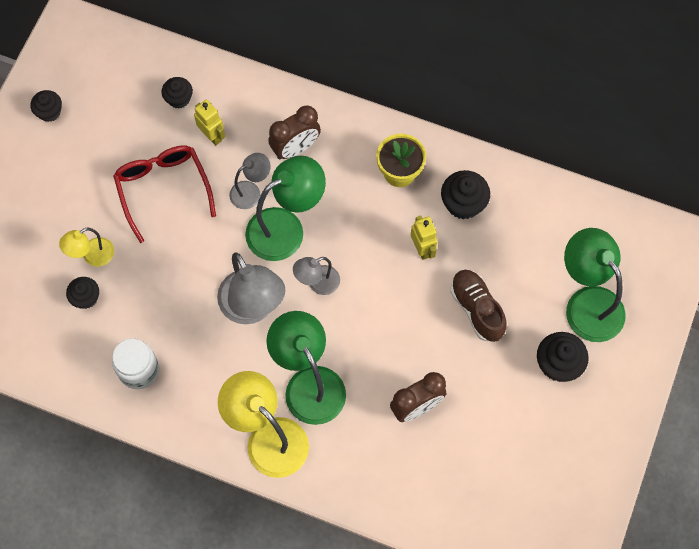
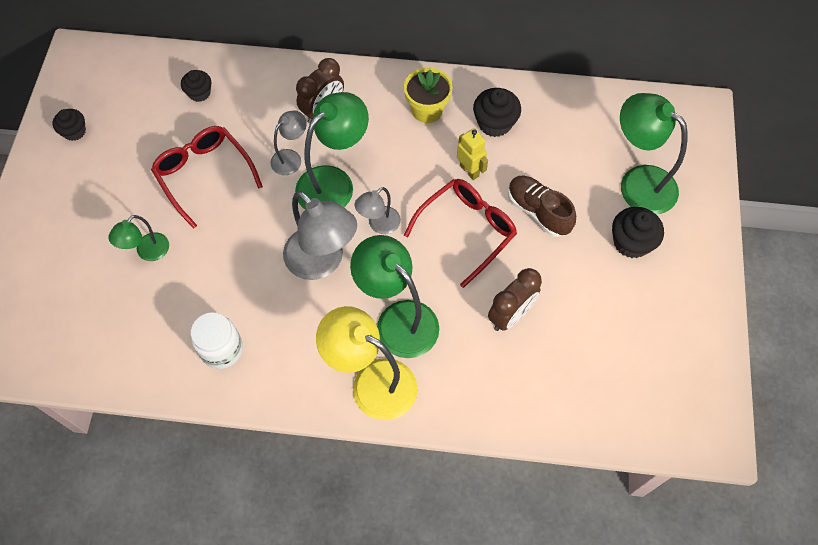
camera: 15 degrees left, 5 degrees down
yellow lamp [59,228,114,267] -> green lamp [108,215,169,261]
black cupcake [66,277,99,309] -> none
yellow robot [194,100,225,146] -> none
none -> red glasses [404,179,517,288]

--------------------

## Problem
Please return all lines in the material above that include the word "yellow".

## Solution to this exercise
yellow lamp [59,228,114,267] -> green lamp [108,215,169,261]
yellow robot [194,100,225,146] -> none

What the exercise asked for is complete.